*Recorded information*.
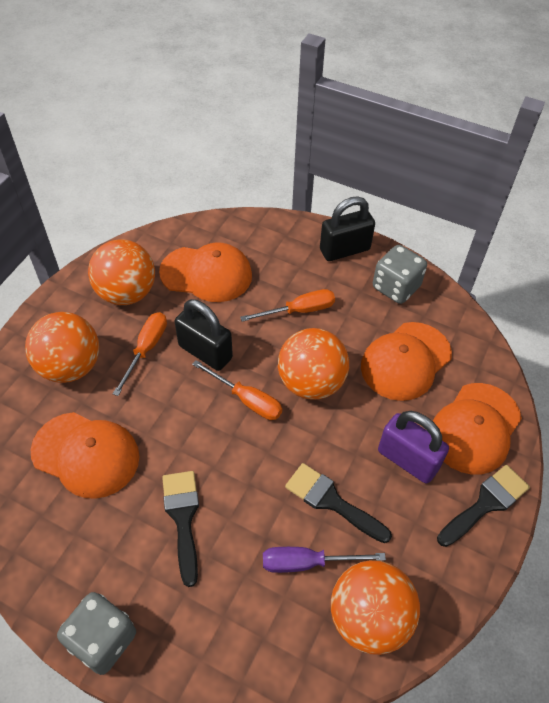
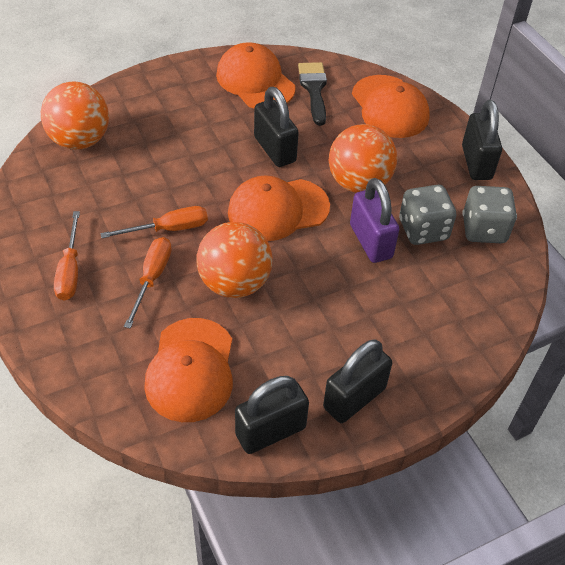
black brush: 3 -> 1
black padlock: 2 -> 4
orange ball: 4 -> 3
purple screwdriver: 1 -> 0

*What this task involves*.
Any picture found in the data is to be skipped while the rest is copied exactly.

*The answer*.
black brush: 3 -> 1
black padlock: 2 -> 4
orange ball: 4 -> 3
purple screwdriver: 1 -> 0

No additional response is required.